==== Material for this exercise

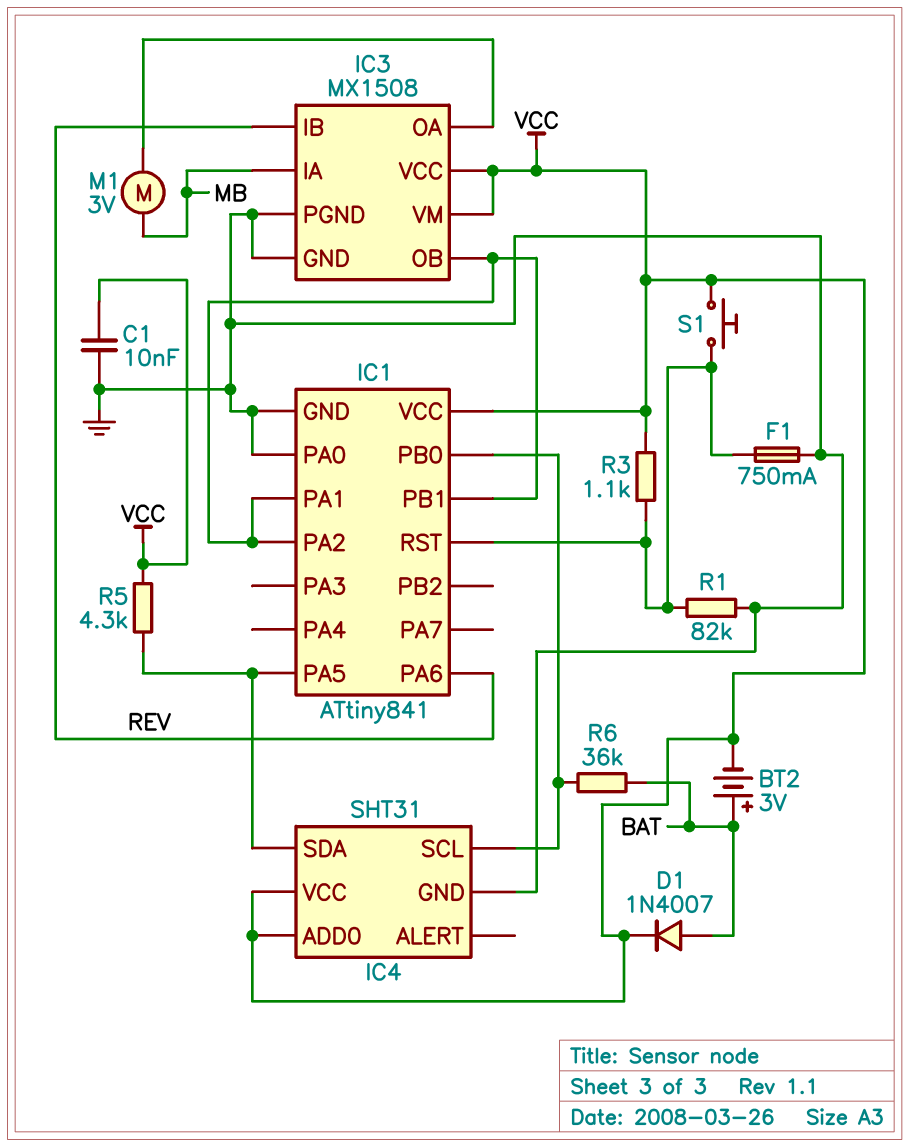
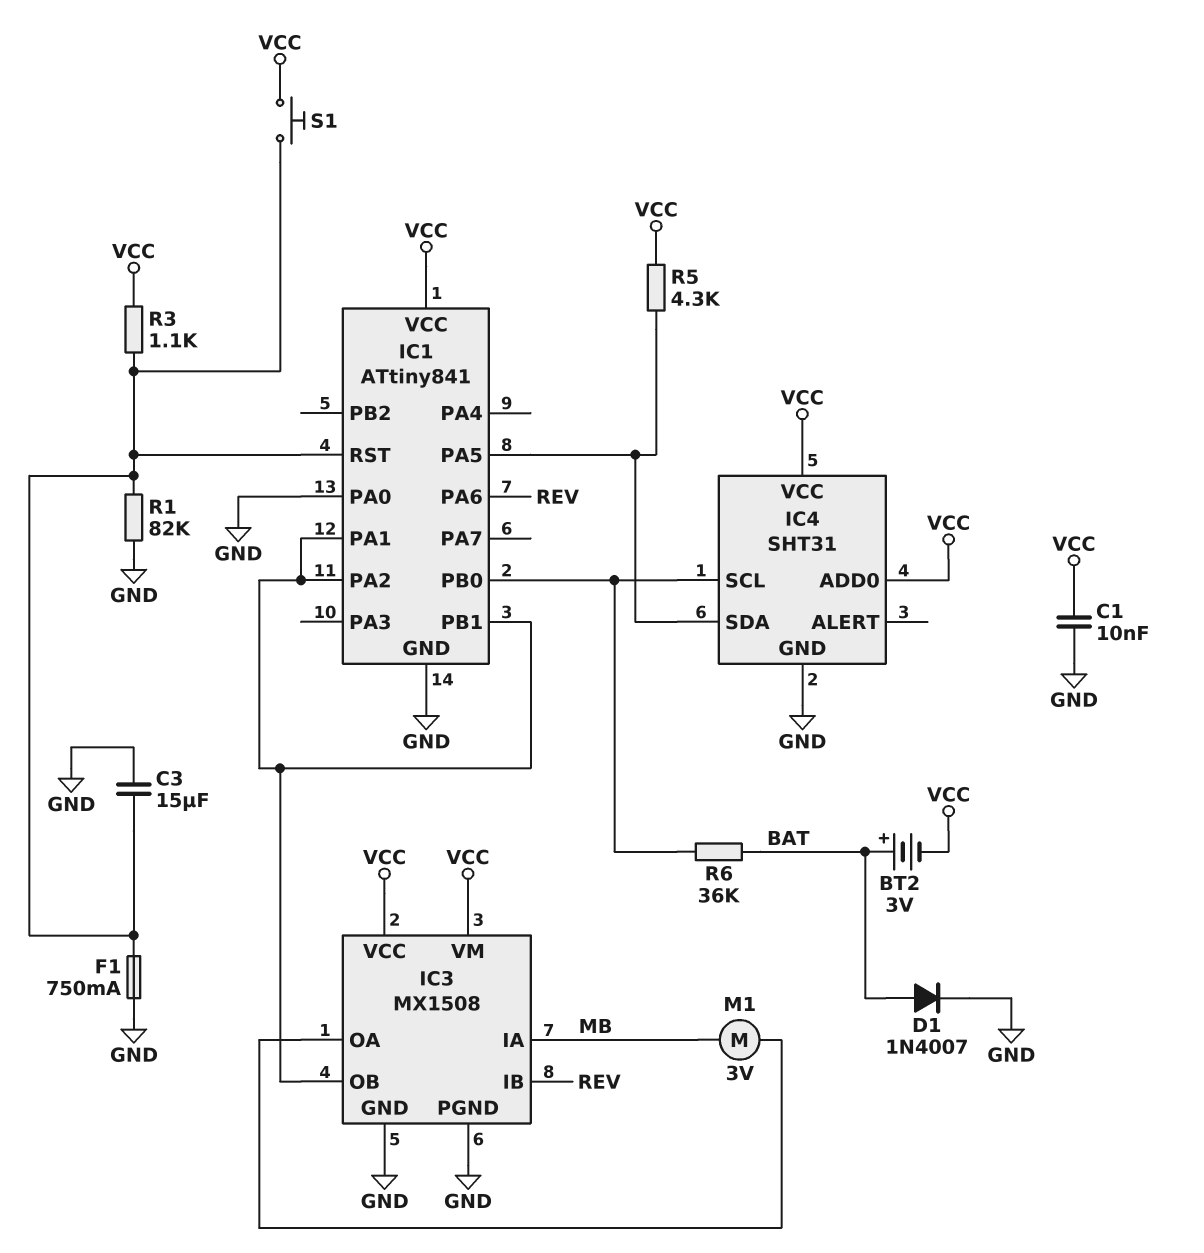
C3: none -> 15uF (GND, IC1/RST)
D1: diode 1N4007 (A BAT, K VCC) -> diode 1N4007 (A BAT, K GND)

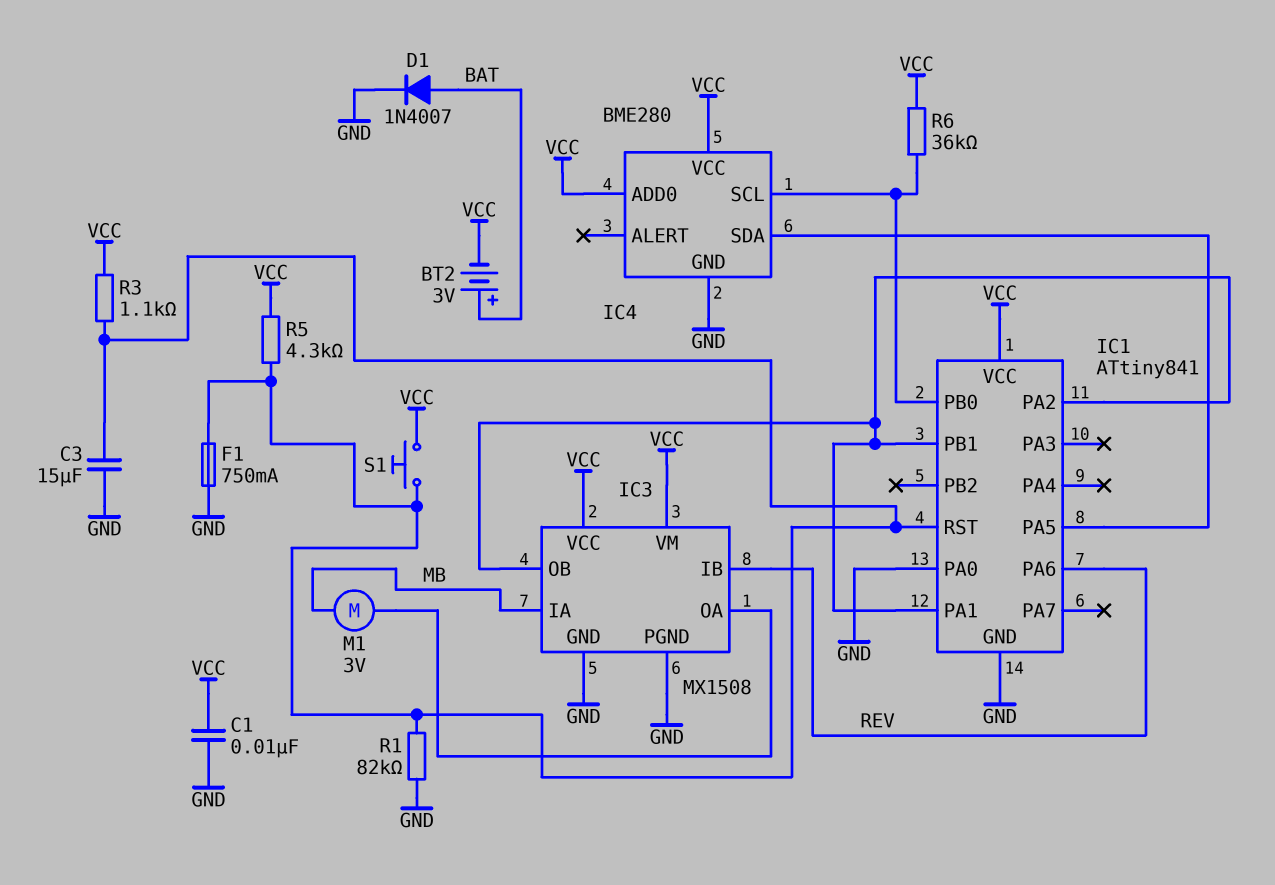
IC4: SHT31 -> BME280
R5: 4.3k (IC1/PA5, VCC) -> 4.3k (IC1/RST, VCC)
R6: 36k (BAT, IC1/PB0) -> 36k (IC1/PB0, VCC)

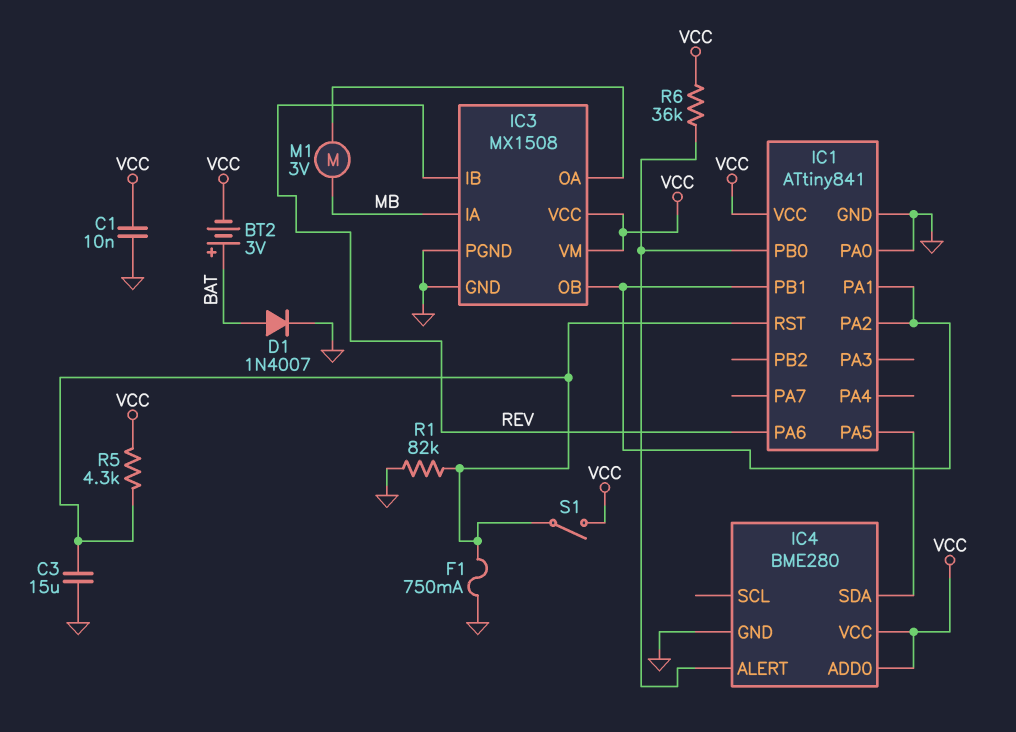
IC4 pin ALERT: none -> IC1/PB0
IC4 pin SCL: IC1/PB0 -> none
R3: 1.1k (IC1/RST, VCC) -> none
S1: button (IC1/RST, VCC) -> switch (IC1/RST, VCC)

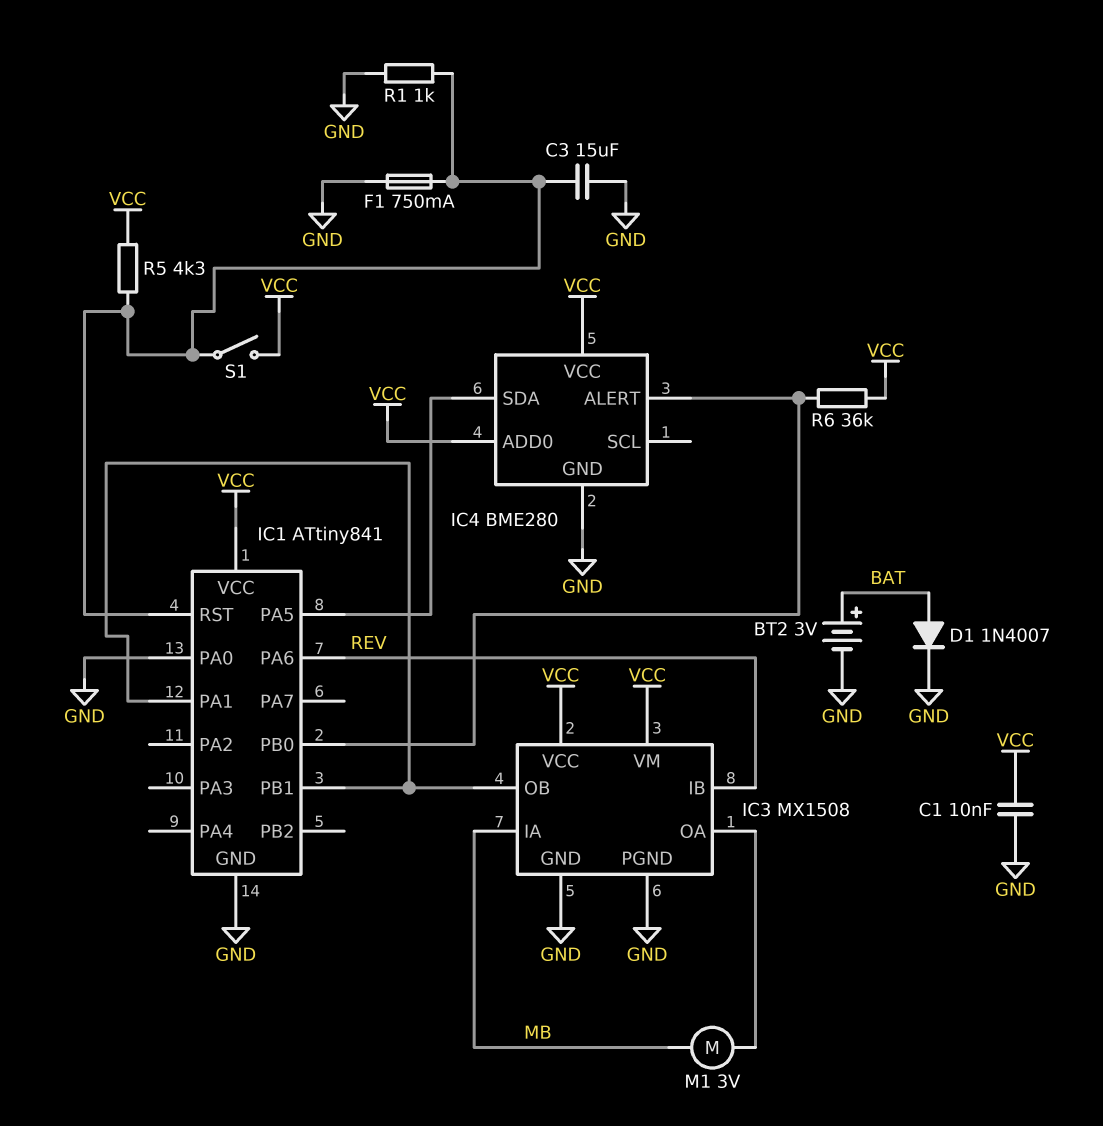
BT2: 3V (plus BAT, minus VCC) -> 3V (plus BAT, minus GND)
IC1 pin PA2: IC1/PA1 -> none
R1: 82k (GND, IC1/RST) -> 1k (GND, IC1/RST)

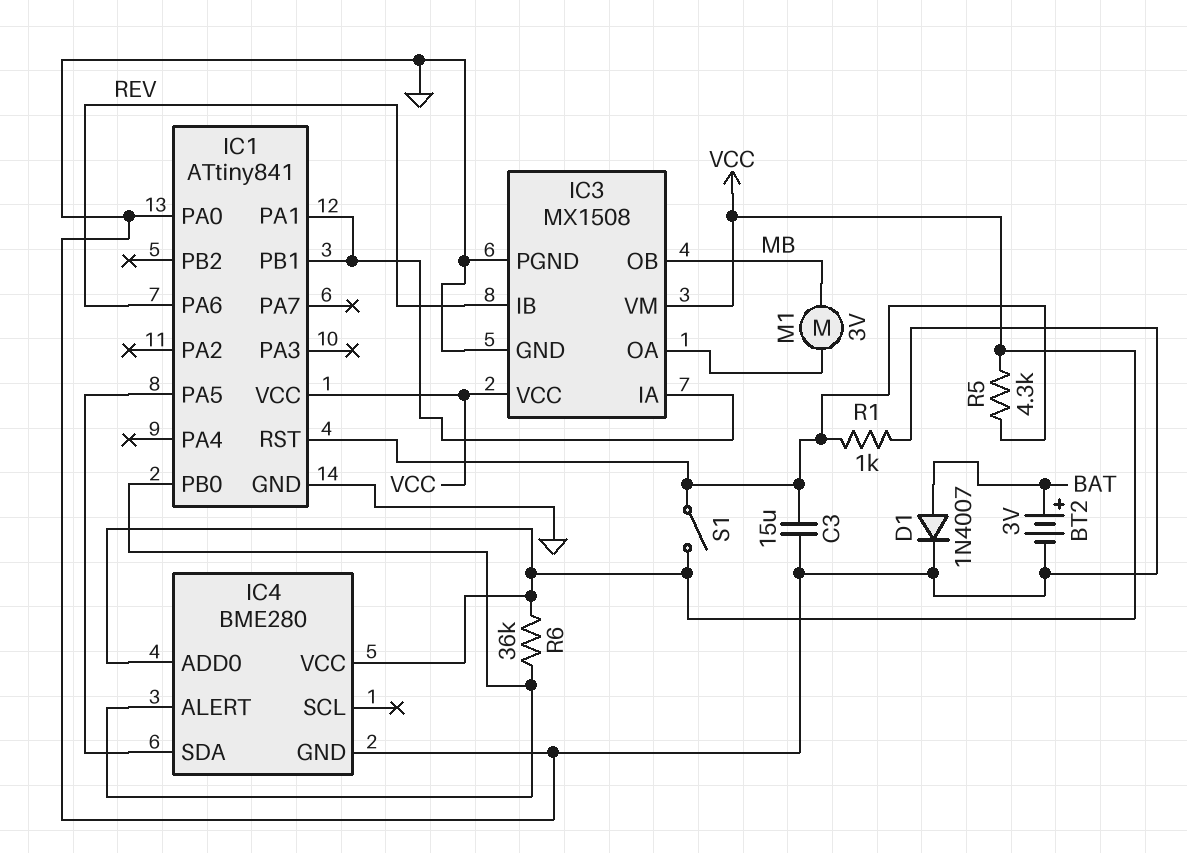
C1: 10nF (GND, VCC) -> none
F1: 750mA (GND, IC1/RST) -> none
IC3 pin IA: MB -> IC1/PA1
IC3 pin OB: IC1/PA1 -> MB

========
==== Material for this exercise

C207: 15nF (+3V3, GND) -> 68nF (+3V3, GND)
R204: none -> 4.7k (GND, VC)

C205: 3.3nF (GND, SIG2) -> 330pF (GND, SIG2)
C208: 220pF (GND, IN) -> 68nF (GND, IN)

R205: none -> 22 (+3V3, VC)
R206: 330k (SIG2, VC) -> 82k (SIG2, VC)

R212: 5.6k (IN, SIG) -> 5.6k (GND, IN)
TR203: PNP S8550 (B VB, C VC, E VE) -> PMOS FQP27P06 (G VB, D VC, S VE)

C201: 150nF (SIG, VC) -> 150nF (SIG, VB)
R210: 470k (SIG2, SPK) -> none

========

#### Task goal:
Search the entries for the word "none" and pick out every line that holds it.

#### Answer section:
C3: none -> 15uF (GND, IC1/RST)
IC4 pin ALERT: none -> IC1/PB0
IC4 pin SCL: IC1/PB0 -> none
R3: 1.1k (IC1/RST, VCC) -> none
IC1 pin PA2: IC1/PA1 -> none
C1: 10nF (GND, VCC) -> none
F1: 750mA (GND, IC1/RST) -> none
R204: none -> 4.7k (GND, VC)
R205: none -> 22 (+3V3, VC)
R210: 470k (SIG2, SPK) -> none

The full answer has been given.